--- Given records Enclosed Below ---

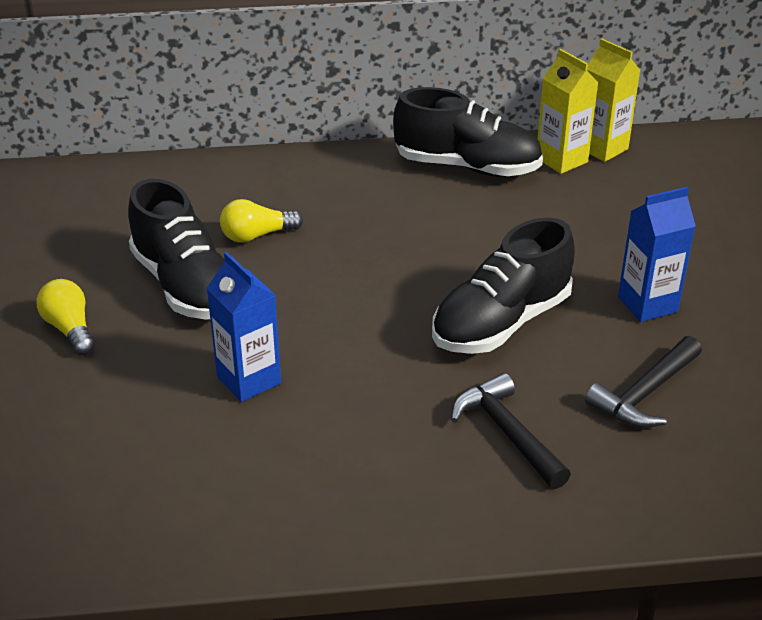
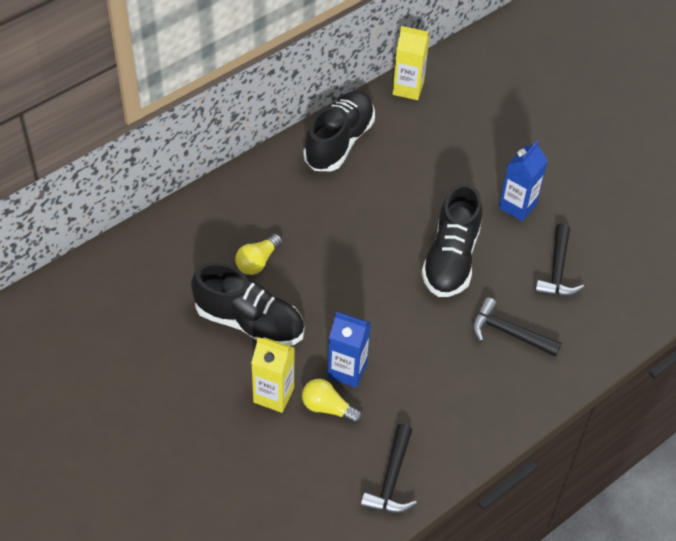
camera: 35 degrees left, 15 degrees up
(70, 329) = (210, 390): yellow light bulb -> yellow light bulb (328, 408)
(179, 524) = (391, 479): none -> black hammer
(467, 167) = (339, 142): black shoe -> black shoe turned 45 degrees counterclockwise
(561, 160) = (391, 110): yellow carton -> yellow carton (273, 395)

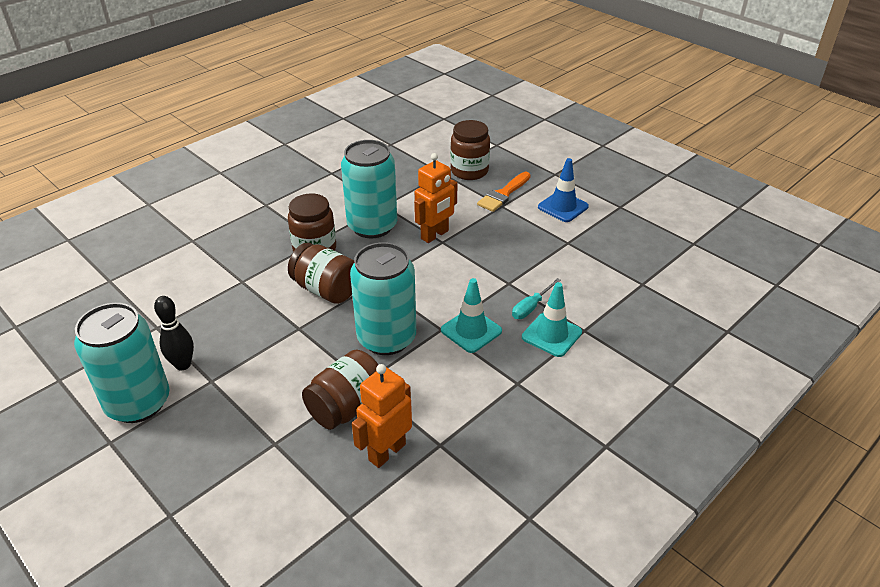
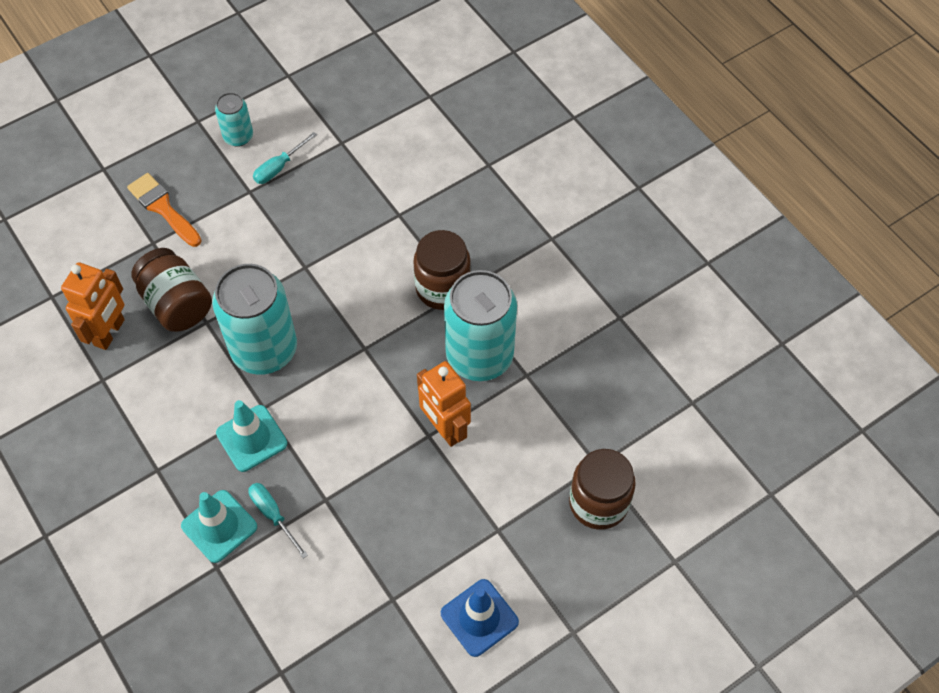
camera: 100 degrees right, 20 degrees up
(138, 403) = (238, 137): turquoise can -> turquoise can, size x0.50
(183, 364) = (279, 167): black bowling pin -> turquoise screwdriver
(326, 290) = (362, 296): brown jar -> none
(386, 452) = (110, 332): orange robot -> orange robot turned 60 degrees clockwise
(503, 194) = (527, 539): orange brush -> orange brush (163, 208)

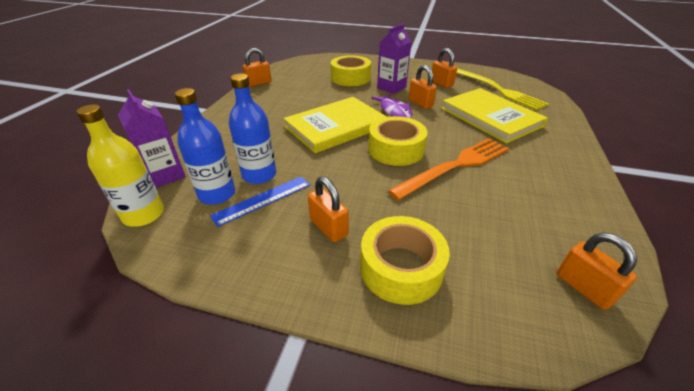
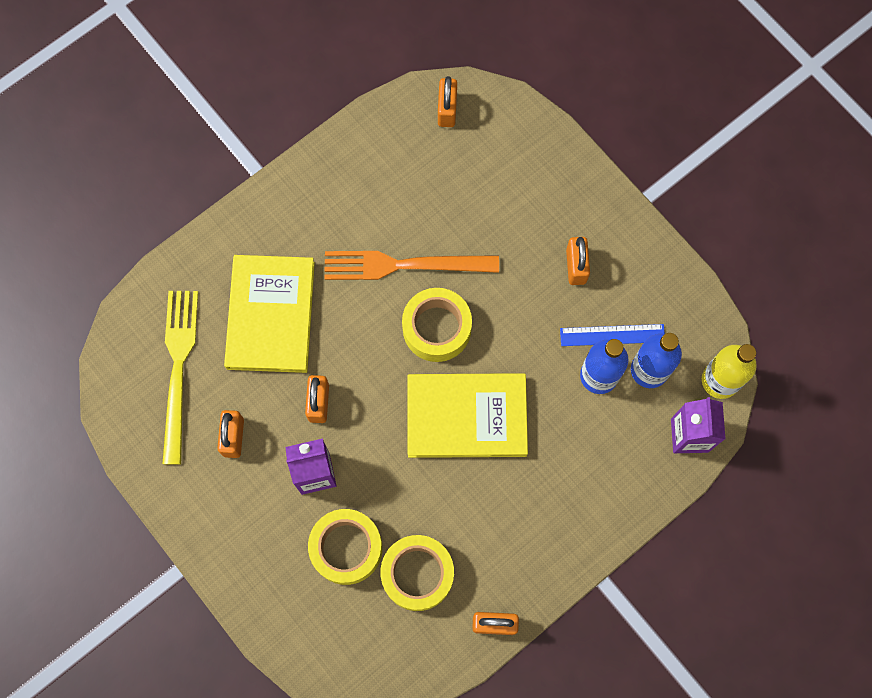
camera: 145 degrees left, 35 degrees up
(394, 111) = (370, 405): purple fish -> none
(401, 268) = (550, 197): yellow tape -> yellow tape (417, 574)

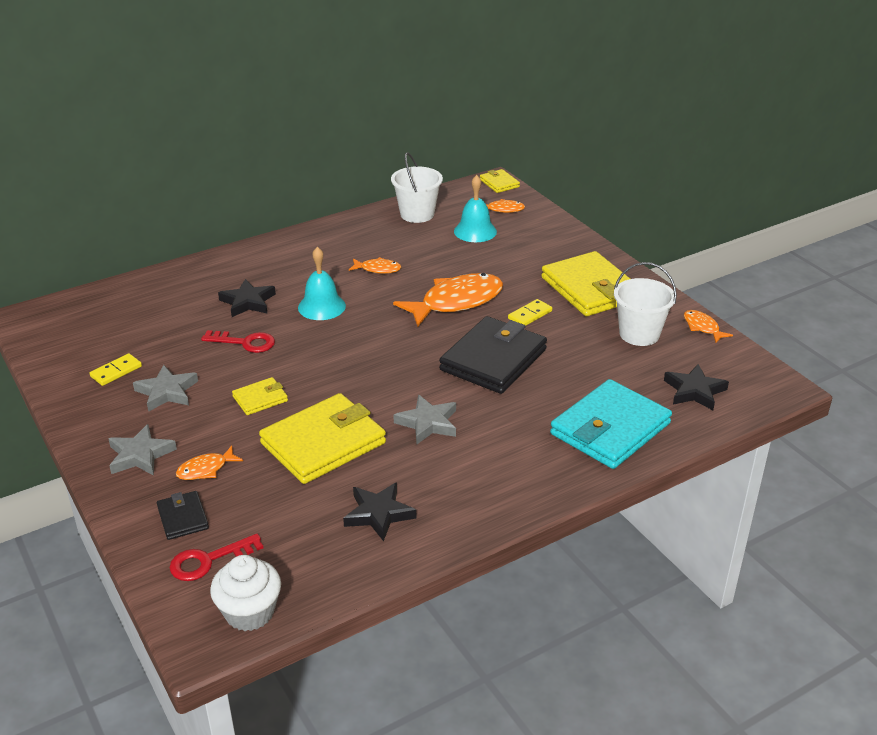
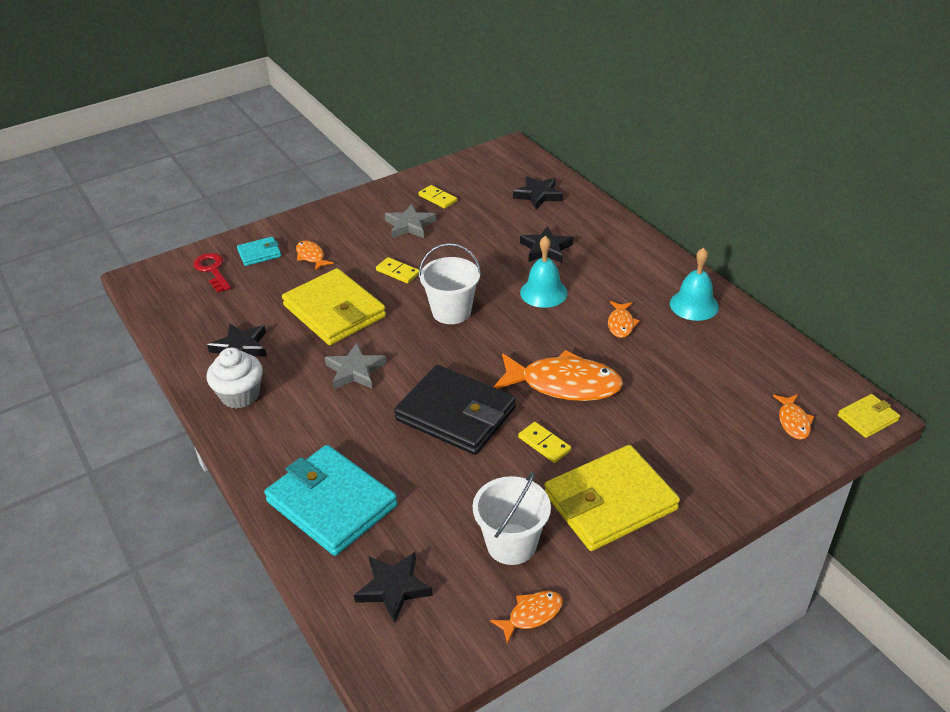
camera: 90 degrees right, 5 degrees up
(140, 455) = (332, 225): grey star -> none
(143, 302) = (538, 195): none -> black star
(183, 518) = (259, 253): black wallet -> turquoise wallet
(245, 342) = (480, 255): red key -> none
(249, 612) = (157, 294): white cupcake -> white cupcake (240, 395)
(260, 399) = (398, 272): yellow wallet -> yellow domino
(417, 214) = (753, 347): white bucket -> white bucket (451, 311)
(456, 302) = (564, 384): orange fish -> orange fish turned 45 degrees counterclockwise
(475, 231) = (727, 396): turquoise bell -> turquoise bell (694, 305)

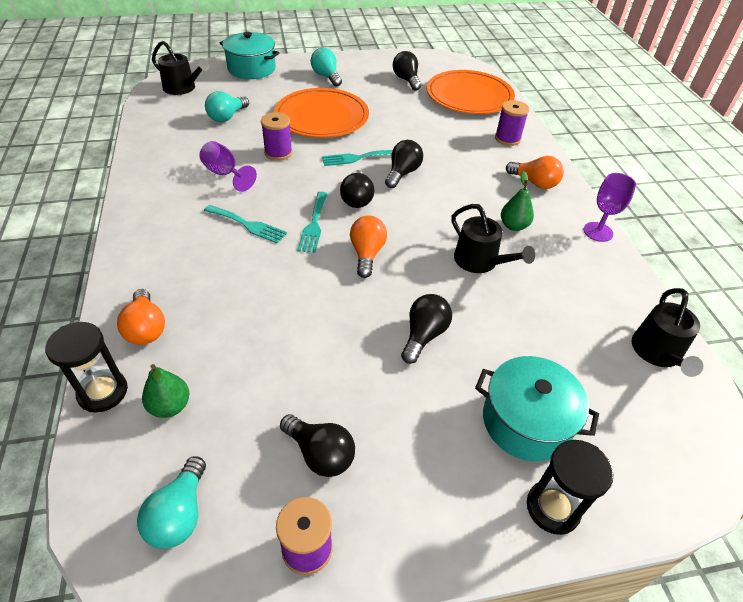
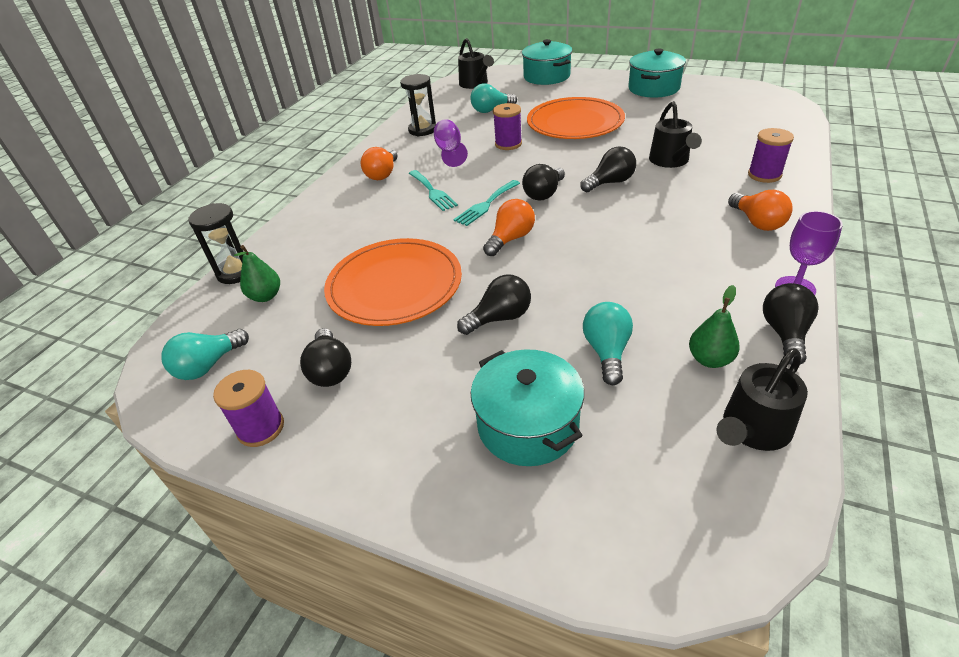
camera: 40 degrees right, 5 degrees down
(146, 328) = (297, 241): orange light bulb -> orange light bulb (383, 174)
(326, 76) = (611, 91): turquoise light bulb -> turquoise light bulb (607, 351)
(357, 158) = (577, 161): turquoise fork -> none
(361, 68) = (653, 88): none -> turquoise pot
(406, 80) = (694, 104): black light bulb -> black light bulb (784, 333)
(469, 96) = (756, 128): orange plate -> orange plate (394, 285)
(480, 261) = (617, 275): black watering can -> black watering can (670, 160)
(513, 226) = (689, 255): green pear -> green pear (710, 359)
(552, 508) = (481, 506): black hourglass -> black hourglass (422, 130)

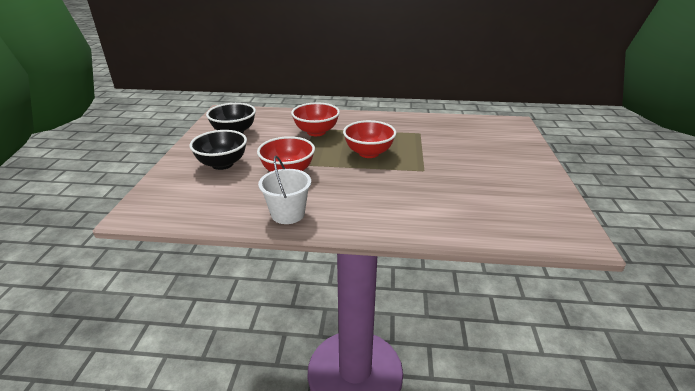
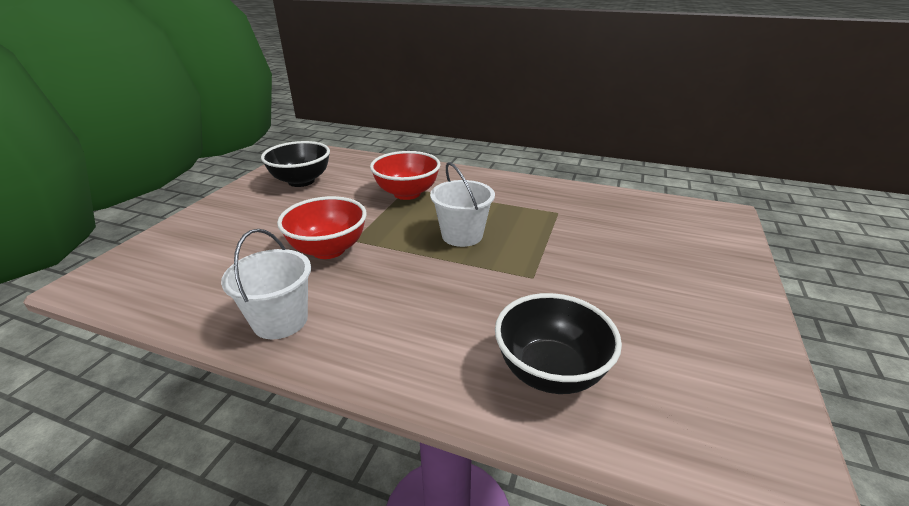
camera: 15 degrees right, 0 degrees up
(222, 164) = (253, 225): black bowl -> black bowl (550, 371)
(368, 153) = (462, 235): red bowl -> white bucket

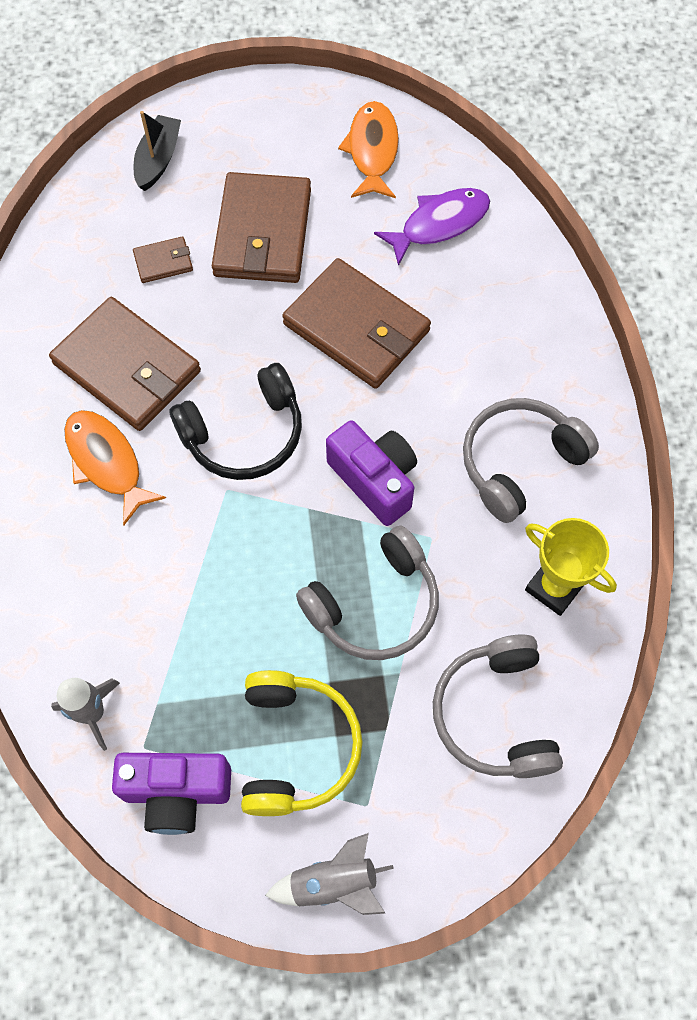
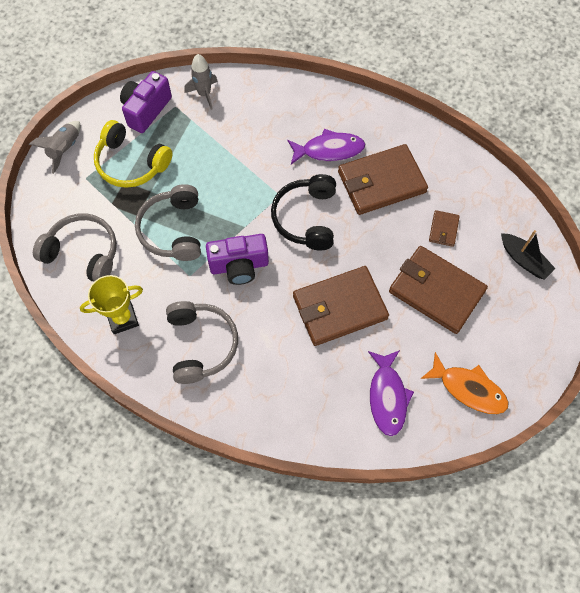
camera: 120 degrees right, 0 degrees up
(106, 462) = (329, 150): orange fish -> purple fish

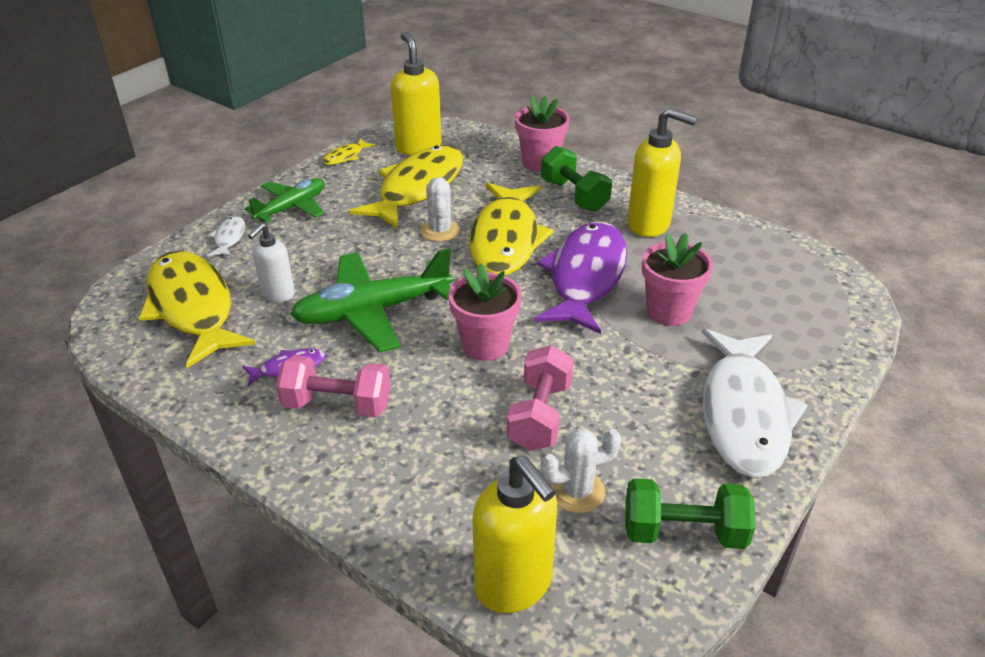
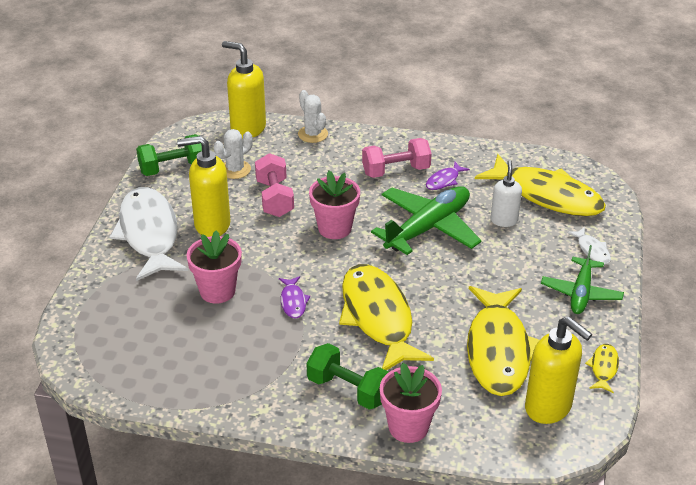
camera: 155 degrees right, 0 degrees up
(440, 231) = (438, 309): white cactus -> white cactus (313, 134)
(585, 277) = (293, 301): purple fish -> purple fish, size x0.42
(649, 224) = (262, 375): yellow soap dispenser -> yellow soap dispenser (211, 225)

--- End of Enclosed Given records ---

The answer should contain only the lines from the start of the records above through the line with "camera: 100 degrees right, 20 degrees up", copied exactly, and no pictures.

camera: 35 degrees left, 15 degrees up
(70, 329) = (210, 390): yellow light bulb -> yellow light bulb (328, 408)
(179, 524) = (391, 479): none -> black hammer
(467, 167) = (339, 142): black shoe -> black shoe turned 45 degrees counterclockwise
(561, 160) = (391, 110): yellow carton -> yellow carton (273, 395)

camera: 100 degrees right, 20 degrees up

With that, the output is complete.